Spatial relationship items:
+++

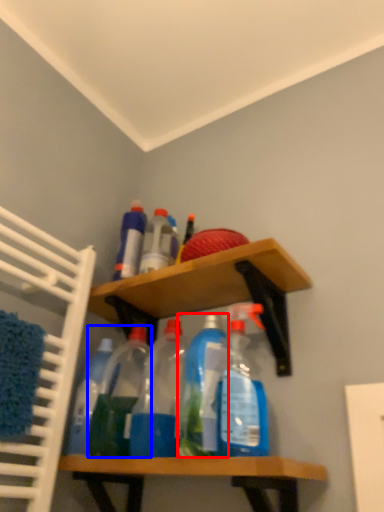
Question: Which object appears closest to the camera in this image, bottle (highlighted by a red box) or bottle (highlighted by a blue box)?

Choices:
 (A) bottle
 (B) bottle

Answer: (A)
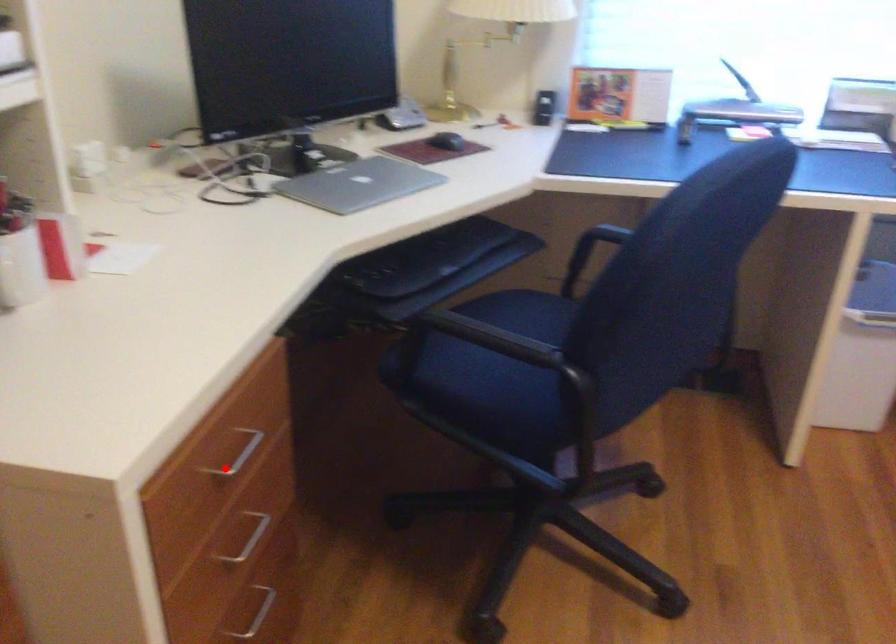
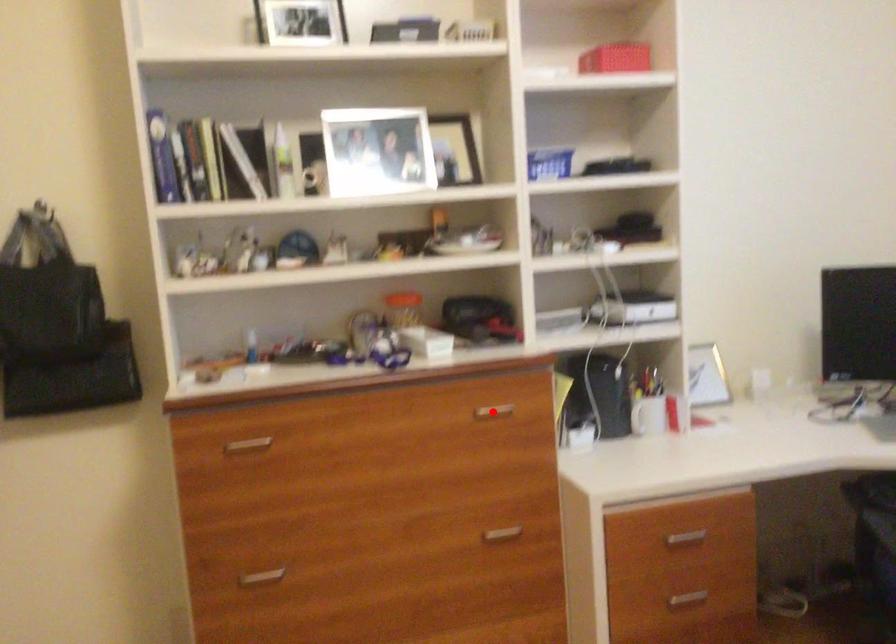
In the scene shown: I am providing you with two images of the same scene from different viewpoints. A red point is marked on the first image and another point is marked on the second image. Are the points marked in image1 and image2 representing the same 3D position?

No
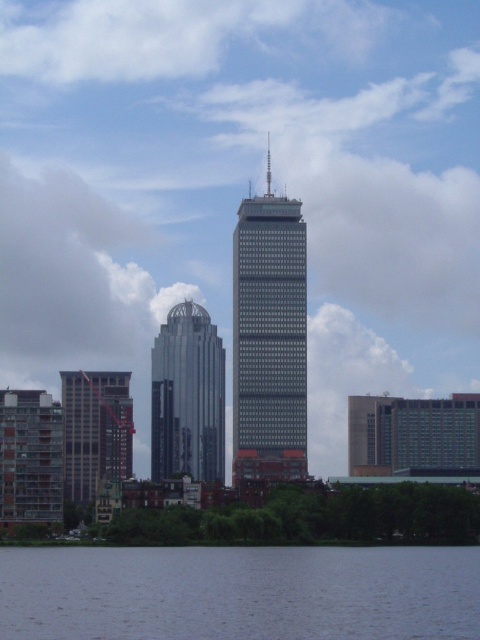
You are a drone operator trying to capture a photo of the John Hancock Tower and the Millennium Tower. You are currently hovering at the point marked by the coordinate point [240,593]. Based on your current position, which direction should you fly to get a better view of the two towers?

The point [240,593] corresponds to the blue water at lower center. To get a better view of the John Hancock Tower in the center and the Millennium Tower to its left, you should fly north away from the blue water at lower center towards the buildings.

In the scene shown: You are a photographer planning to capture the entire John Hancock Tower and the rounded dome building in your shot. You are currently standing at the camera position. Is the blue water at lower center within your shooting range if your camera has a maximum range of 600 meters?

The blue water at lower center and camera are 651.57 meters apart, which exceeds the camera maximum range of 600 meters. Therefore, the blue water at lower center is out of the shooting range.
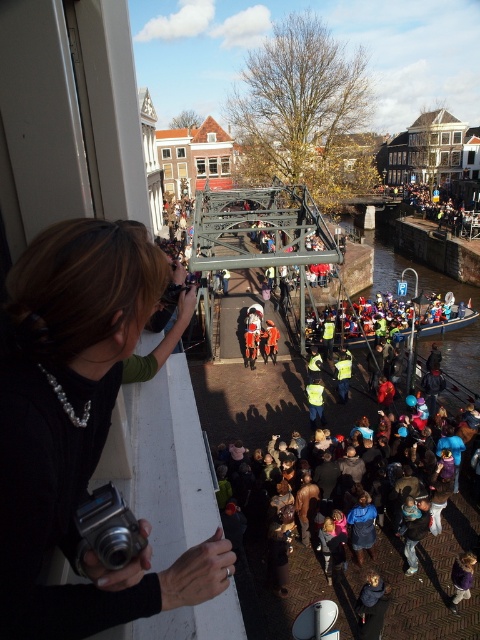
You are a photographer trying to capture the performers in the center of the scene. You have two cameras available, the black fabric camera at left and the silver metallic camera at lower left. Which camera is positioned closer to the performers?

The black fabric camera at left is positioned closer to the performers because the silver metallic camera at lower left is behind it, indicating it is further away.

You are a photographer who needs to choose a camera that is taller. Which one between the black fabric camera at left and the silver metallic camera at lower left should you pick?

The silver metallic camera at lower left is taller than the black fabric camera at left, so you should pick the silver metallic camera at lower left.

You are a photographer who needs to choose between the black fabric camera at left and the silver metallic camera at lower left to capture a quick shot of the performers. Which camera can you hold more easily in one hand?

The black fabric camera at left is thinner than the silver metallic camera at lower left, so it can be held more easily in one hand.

+++

WHAT THE TASK ASKS: Turn everything from the line containing "You are a photographer trying" down to the end of the items into a JSON list of strings, one string per line, leaving out blank lines.

IN RESPONSE:
[
  "You are a photographer trying to capture the performers in the center of the scene. You have two cameras available, the black fabric camera at left and the silver metallic camera at lower left. Which camera is positioned closer to the performers?",
  "The black fabric camera at left is positioned closer to the performers because the silver metallic camera at lower left is behind it, indicating it is further away.",
  "You are a photographer who needs to choose a camera that is taller. Which one between the black fabric camera at left and the silver metallic camera at lower left should you pick?",
  "The silver metallic camera at lower left is taller than the black fabric camera at left, so you should pick the silver metallic camera at lower left.",
  "You are a photographer who needs to choose between the black fabric camera at left and the silver metallic camera at lower left to capture a quick shot of the performers. Which camera can you hold more easily in one hand?",
  "The black fabric camera at left is thinner than the silver metallic camera at lower left, so it can be held more easily in one hand."
]